• YOUR TASK: Return every entry below word for word and leave out any picture.

• AVAILABLE DATA:
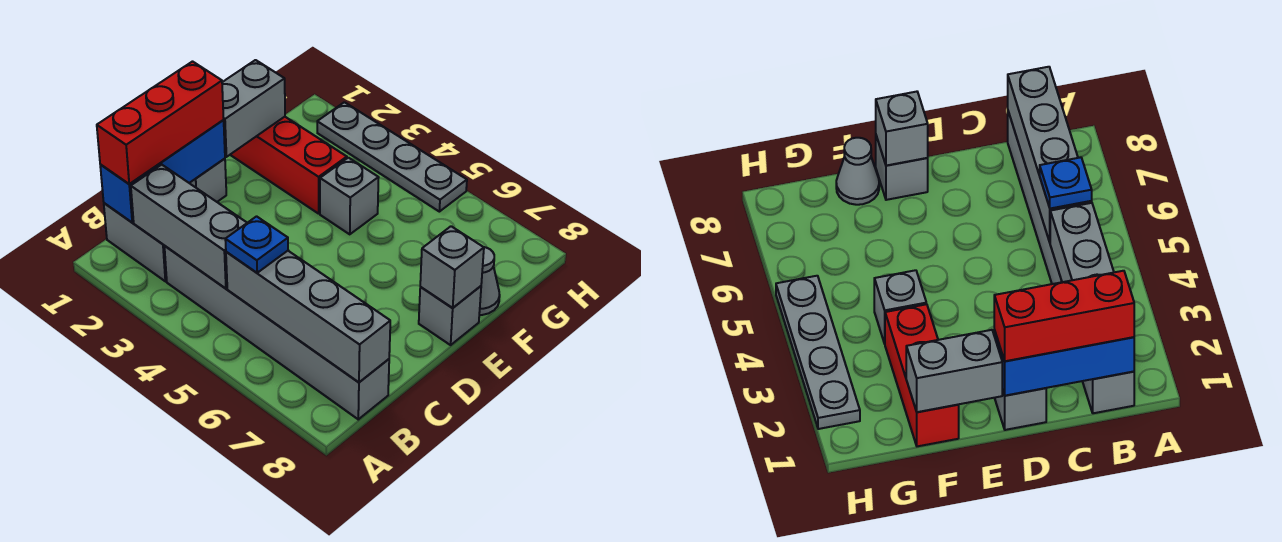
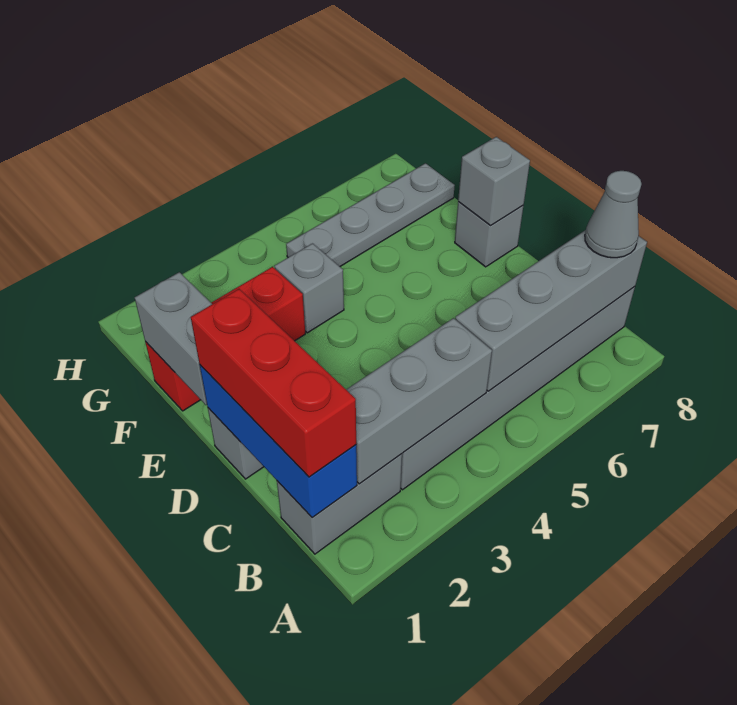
blue plate B5 level 3 -> none
grey cone F8 level 1 -> grey cone B8 level 3
grey plate H2:H5 level 1 -> grey plate G5:G8 level 1

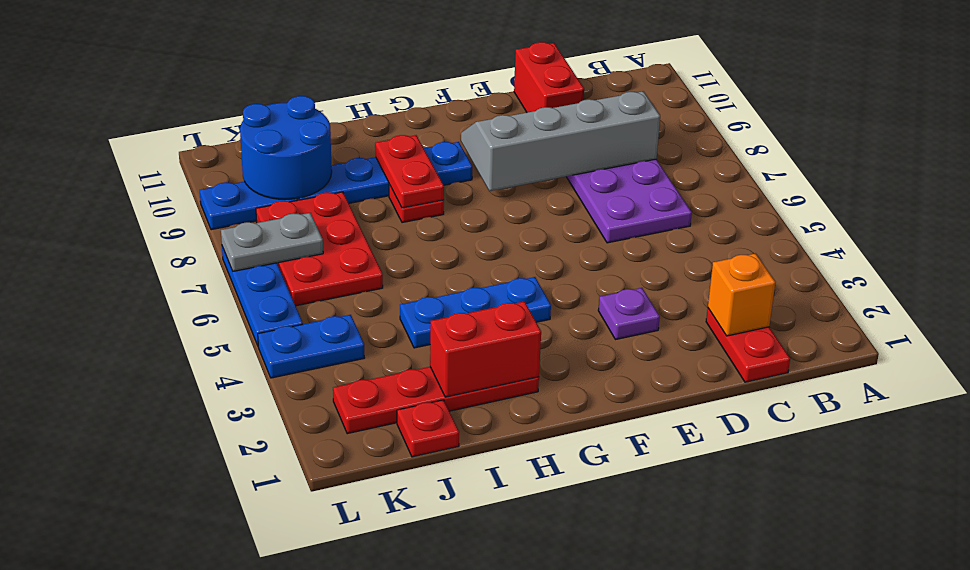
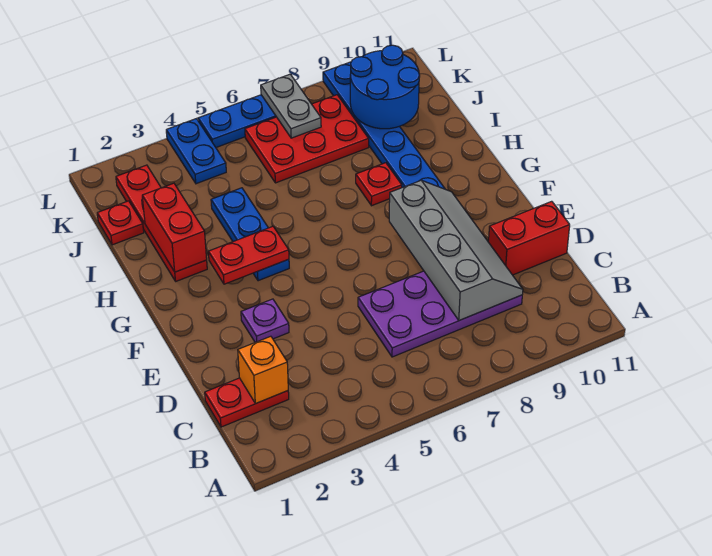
red plate H8:H9 level 2 -> red plate G3:G4 level 2

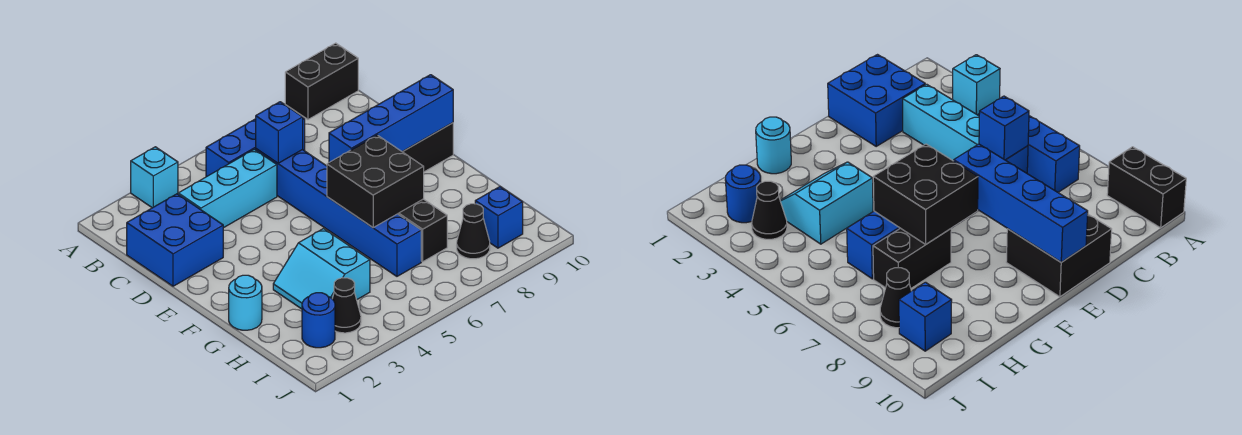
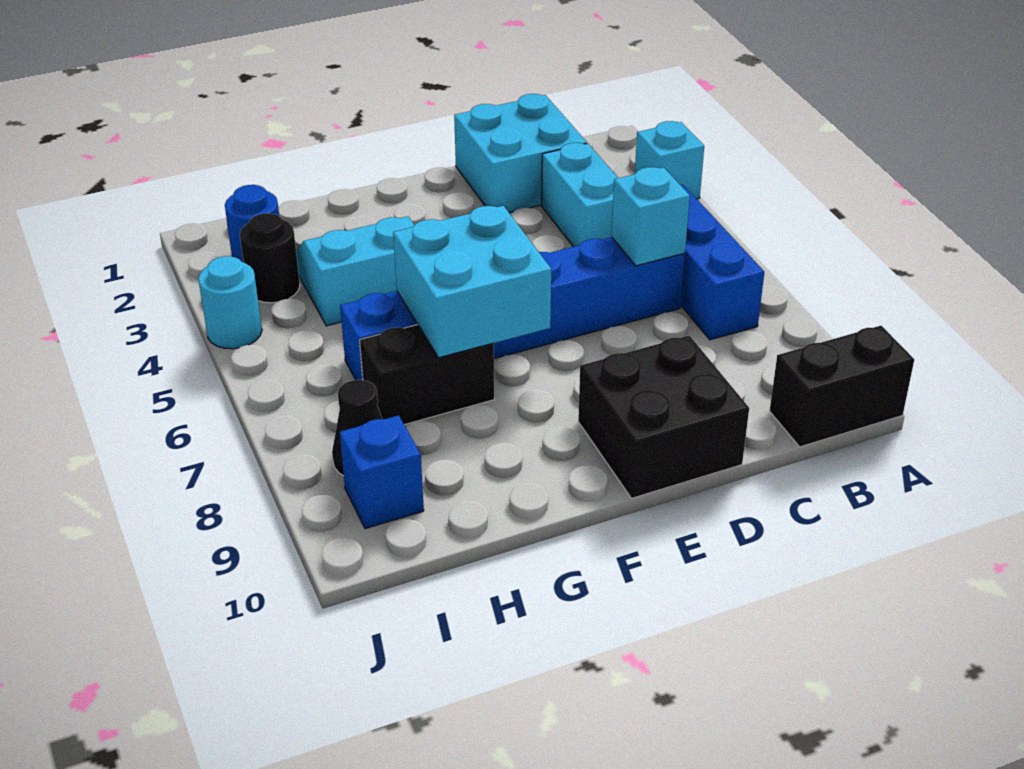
black brick A9:A10 level 1 -> black brick A10:B10 level 1
blue brick C1:D2 level 1 -> cyan brick C1:D2 level 1
cyan brick C3:C5 level 1 -> cyan brick C3:C4 level 1
blue brick C6 level 2 -> cyan brick C6 level 2
blue brick E7:E10 level 2 -> none
black brick F6:G7 level 2 -> cyan brick F6:G7 level 2
cyan round brick G1 level 1 -> cyan round brick J4 level 1
black cone I3 level 1 -> black round brick I3 level 1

• EXPECTED ANSWER:
blue plate B5 level 3 -> none
grey cone F8 level 1 -> grey cone B8 level 3
grey plate H2:H5 level 1 -> grey plate G5:G8 level 1

red plate H8:H9 level 2 -> red plate G3:G4 level 2

black brick A9:A10 level 1 -> black brick A10:B10 level 1
blue brick C1:D2 level 1 -> cyan brick C1:D2 level 1
cyan brick C3:C5 level 1 -> cyan brick C3:C4 level 1
blue brick C6 level 2 -> cyan brick C6 level 2
blue brick E7:E10 level 2 -> none
black brick F6:G7 level 2 -> cyan brick F6:G7 level 2
cyan round brick G1 level 1 -> cyan round brick J4 level 1
black cone I3 level 1 -> black round brick I3 level 1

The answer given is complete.